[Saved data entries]
☆ ☆ ☆
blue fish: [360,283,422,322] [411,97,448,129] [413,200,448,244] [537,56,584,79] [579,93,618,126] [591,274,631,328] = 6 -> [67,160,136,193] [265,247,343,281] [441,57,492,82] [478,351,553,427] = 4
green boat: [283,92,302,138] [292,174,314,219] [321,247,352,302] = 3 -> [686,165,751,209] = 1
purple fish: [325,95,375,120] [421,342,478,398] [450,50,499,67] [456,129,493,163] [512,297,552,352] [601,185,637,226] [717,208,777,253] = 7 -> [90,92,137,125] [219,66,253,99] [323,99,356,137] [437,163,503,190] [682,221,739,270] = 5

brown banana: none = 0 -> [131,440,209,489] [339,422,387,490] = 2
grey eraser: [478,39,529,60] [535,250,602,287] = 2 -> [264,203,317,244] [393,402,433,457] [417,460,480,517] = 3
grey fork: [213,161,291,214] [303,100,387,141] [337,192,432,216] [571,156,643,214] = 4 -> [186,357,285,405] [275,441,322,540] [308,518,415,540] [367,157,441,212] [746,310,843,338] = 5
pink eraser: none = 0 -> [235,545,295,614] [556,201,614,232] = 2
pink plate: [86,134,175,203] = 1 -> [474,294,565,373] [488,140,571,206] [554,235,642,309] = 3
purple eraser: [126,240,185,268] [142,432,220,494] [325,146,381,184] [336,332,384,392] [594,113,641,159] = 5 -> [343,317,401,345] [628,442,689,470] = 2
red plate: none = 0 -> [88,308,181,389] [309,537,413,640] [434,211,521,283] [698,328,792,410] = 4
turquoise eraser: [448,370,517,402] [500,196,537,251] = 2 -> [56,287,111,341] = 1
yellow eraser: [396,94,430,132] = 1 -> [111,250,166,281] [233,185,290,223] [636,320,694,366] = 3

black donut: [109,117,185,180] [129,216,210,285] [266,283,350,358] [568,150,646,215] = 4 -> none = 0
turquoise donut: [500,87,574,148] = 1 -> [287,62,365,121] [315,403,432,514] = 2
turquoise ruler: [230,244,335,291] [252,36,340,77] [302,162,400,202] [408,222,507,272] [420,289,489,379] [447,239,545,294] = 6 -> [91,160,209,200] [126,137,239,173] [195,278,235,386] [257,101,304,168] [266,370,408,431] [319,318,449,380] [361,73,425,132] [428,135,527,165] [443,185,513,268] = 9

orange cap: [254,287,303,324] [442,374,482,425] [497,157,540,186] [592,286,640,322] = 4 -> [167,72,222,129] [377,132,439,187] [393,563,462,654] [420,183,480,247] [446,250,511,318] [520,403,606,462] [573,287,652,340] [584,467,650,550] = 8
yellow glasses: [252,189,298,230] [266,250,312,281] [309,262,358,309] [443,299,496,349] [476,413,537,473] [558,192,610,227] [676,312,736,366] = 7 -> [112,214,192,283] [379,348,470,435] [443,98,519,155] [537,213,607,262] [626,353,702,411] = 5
☆ ☆ ☆
Exercise: Filter the entries by the string "eraser" and copy each matching line.

Answer to this exercise:
grey eraser: [478,39,529,60] [535,250,602,287] = 2 -> [264,203,317,244] [393,402,433,457] [417,460,480,517] = 3
pink eraser: none = 0 -> [235,545,295,614] [556,201,614,232] = 2
purple eraser: [126,240,185,268] [142,432,220,494] [325,146,381,184] [336,332,384,392] [594,113,641,159] = 5 -> [343,317,401,345] [628,442,689,470] = 2
turquoise eraser: [448,370,517,402] [500,196,537,251] = 2 -> [56,287,111,341] = 1
yellow eraser: [396,94,430,132] = 1 -> [111,250,166,281] [233,185,290,223] [636,320,694,366] = 3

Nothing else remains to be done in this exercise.